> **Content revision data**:
◇ ◇ ◇ ◇ ◇
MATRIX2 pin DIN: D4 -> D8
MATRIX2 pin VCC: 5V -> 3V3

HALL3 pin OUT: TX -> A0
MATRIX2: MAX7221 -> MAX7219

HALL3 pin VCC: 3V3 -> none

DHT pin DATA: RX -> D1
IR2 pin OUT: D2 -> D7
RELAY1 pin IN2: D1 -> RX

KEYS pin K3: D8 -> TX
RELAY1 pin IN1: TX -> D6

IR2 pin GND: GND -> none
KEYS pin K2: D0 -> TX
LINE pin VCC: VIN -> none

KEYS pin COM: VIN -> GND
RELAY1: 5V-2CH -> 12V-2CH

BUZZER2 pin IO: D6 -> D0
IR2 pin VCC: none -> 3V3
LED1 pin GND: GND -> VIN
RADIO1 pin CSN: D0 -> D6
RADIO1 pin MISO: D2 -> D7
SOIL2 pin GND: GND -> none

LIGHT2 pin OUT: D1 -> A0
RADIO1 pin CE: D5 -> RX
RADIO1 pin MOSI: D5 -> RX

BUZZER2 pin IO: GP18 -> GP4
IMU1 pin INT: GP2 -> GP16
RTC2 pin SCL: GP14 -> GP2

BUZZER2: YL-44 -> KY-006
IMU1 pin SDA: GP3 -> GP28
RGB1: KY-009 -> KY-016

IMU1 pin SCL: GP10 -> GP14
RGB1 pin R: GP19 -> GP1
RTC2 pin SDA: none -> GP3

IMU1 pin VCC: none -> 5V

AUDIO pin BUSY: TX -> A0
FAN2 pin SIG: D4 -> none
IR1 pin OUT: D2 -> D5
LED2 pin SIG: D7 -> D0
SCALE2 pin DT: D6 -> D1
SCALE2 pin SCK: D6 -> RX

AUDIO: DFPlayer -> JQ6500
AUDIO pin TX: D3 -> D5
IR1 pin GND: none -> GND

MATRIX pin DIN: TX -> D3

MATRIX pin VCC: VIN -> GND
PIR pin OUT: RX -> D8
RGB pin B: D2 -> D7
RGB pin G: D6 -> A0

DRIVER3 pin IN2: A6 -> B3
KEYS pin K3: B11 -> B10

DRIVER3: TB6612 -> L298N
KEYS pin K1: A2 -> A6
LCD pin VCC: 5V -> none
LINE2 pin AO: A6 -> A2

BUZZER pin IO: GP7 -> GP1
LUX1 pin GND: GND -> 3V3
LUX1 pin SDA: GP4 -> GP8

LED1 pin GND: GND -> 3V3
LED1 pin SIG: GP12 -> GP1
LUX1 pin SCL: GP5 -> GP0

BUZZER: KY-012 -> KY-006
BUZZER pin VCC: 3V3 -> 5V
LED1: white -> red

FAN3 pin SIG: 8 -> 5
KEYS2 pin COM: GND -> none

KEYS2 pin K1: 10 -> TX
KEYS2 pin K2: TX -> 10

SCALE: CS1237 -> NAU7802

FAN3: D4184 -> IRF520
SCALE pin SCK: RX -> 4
◇ ◇ ◇ ◇ ◇
> **Task**: Exactly as they appear above, copy out all the records.

> **Written solution**:
MATRIX2 pin DIN: D4 -> D8
MATRIX2 pin VCC: 5V -> 3V3

HALL3 pin OUT: TX -> A0
MATRIX2: MAX7221 -> MAX7219

HALL3 pin VCC: 3V3 -> none

DHT pin DATA: RX -> D1
IR2 pin OUT: D2 -> D7
RELAY1 pin IN2: D1 -> RX

KEYS pin K3: D8 -> TX
RELAY1 pin IN1: TX -> D6

IR2 pin GND: GND -> none
KEYS pin K2: D0 -> TX
LINE pin VCC: VIN -> none

KEYS pin COM: VIN -> GND
RELAY1: 5V-2CH -> 12V-2CH

BUZZER2 pin IO: D6 -> D0
IR2 pin VCC: none -> 3V3
LED1 pin GND: GND -> VIN
RADIO1 pin CSN: D0 -> D6
RADIO1 pin MISO: D2 -> D7
SOIL2 pin GND: GND -> none

LIGHT2 pin OUT: D1 -> A0
RADIO1 pin CE: D5 -> RX
RADIO1 pin MOSI: D5 -> RX

BUZZER2 pin IO: GP18 -> GP4
IMU1 pin INT: GP2 -> GP16
RTC2 pin SCL: GP14 -> GP2

BUZZER2: YL-44 -> KY-006
IMU1 pin SDA: GP3 -> GP28
RGB1: KY-009 -> KY-016

IMU1 pin SCL: GP10 -> GP14
RGB1 pin R: GP19 -> GP1
RTC2 pin SDA: none -> GP3

IMU1 pin VCC: none -> 5V

AUDIO pin BUSY: TX -> A0
FAN2 pin SIG: D4 -> none
IR1 pin OUT: D2 -> D5
LED2 pin SIG: D7 -> D0
SCALE2 pin DT: D6 -> D1
SCALE2 pin SCK: D6 -> RX

AUDIO: DFPlayer -> JQ6500
AUDIO pin TX: D3 -> D5
IR1 pin GND: none -> GND

MATRIX pin DIN: TX -> D3

MATRIX pin VCC: VIN -> GND
PIR pin OUT: RX -> D8
RGB pin B: D2 -> D7
RGB pin G: D6 -> A0

DRIVER3 pin IN2: A6 -> B3
KEYS pin K3: B11 -> B10

DRIVER3: TB6612 -> L298N
KEYS pin K1: A2 -> A6
LCD pin VCC: 5V -> none
LINE2 pin AO: A6 -> A2

BUZZER pin IO: GP7 -> GP1
LUX1 pin GND: GND -> 3V3
LUX1 pin SDA: GP4 -> GP8

LED1 pin GND: GND -> 3V3
LED1 pin SIG: GP12 -> GP1
LUX1 pin SCL: GP5 -> GP0

BUZZER: KY-012 -> KY-006
BUZZER pin VCC: 3V3 -> 5V
LED1: white -> red

FAN3 pin SIG: 8 -> 5
KEYS2 pin COM: GND -> none

KEYS2 pin K1: 10 -> TX
KEYS2 pin K2: TX -> 10

SCALE: CS1237 -> NAU7802

FAN3: D4184 -> IRF520
SCALE pin SCK: RX -> 4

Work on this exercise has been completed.